Exercise aim: Every line of the data that contains the string "none" must be copied.

Data shown:
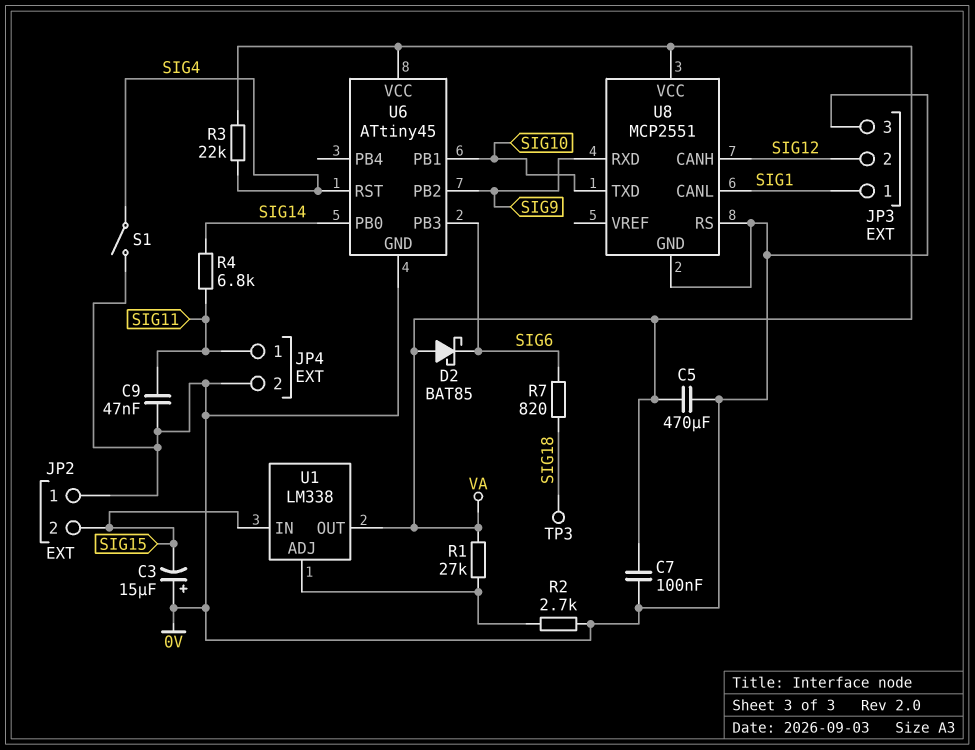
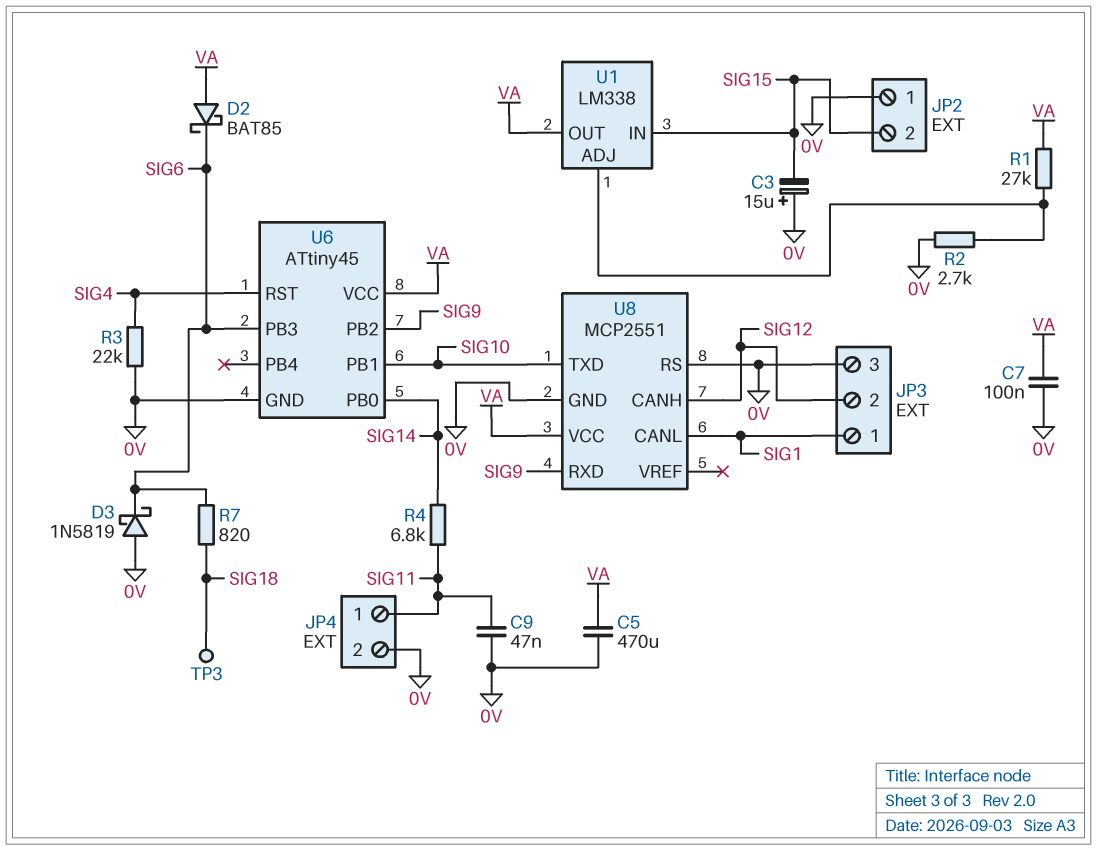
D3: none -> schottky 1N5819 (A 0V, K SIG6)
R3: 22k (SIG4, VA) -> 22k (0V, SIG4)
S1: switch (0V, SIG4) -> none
* * *
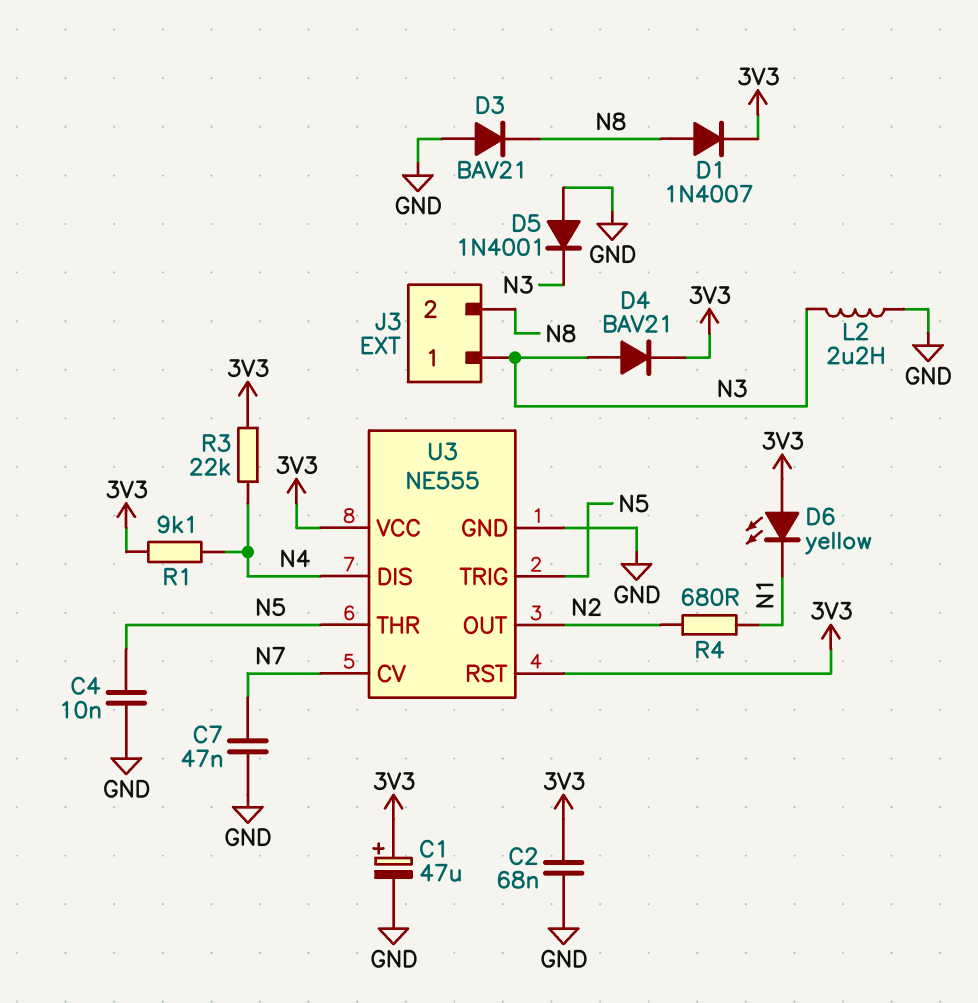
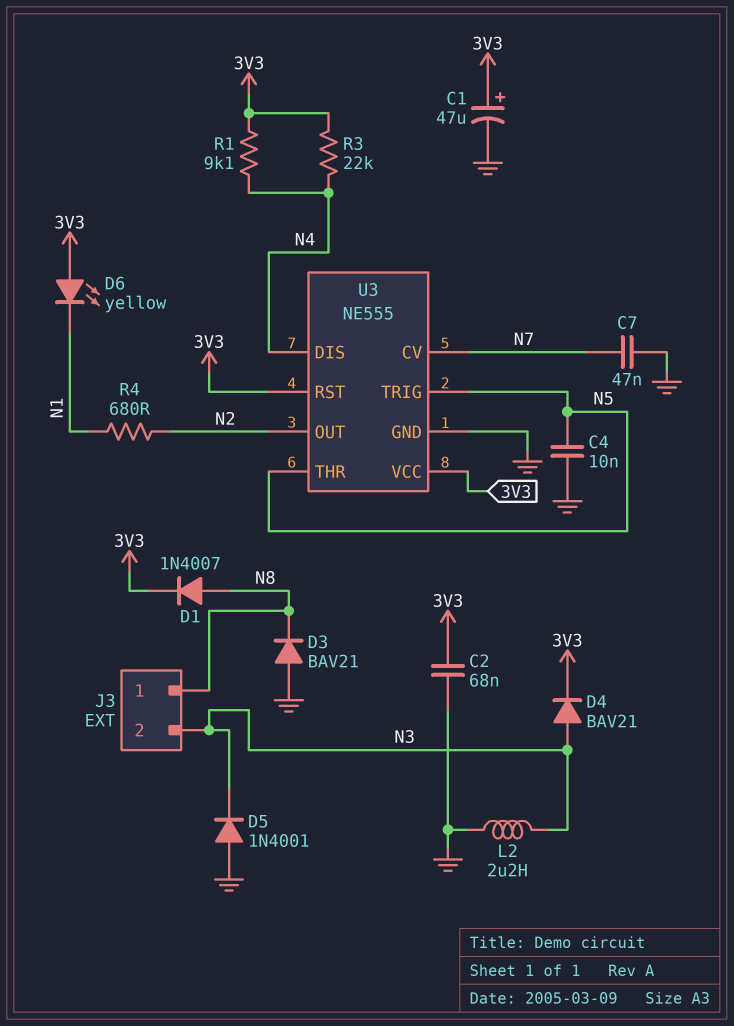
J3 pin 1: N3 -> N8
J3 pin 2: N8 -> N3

Answer to this exercise:
D3: none -> schottky 1N5819 (A 0V, K SIG6)
S1: switch (0V, SIG4) -> none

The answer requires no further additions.